━━━━━ Data records

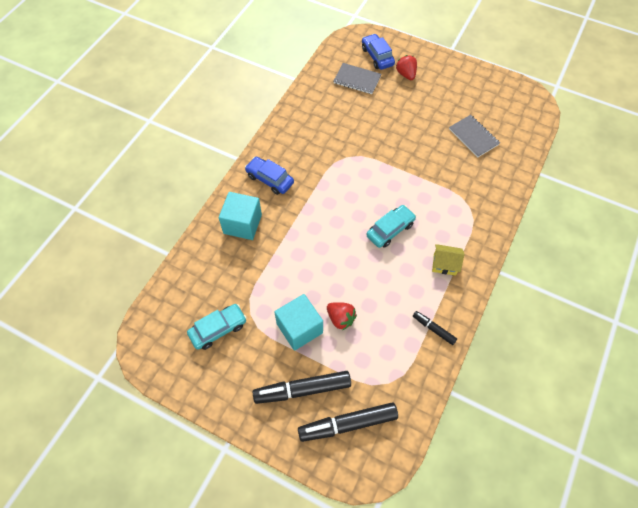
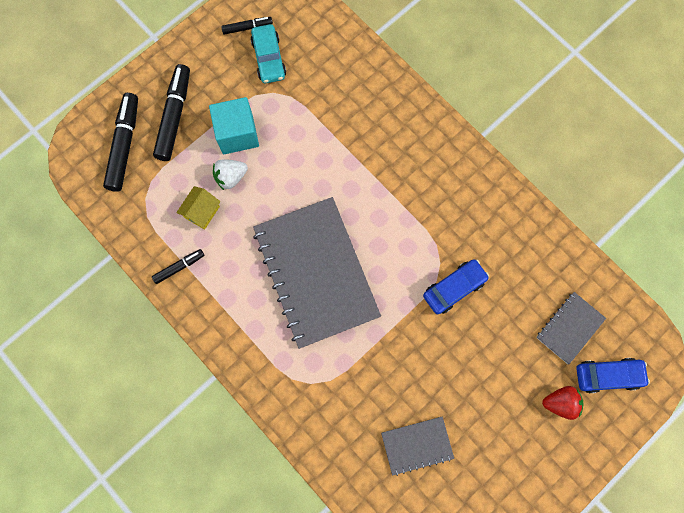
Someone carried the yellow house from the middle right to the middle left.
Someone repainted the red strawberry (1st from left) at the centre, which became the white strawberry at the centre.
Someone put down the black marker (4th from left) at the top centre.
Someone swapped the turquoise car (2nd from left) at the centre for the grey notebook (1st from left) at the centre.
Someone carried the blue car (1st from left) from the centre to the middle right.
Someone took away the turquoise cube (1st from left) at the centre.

━━━━━━━━━━

## Work to be completed
Give back only the lines from the one containing "Someone carried the blue" through the final line of the entries above, exactly as written, both included.

## Task solution
Someone carried the blue car (1st from left) from the centre to the middle right.
Someone took away the turquoise cube (1st from left) at the centre.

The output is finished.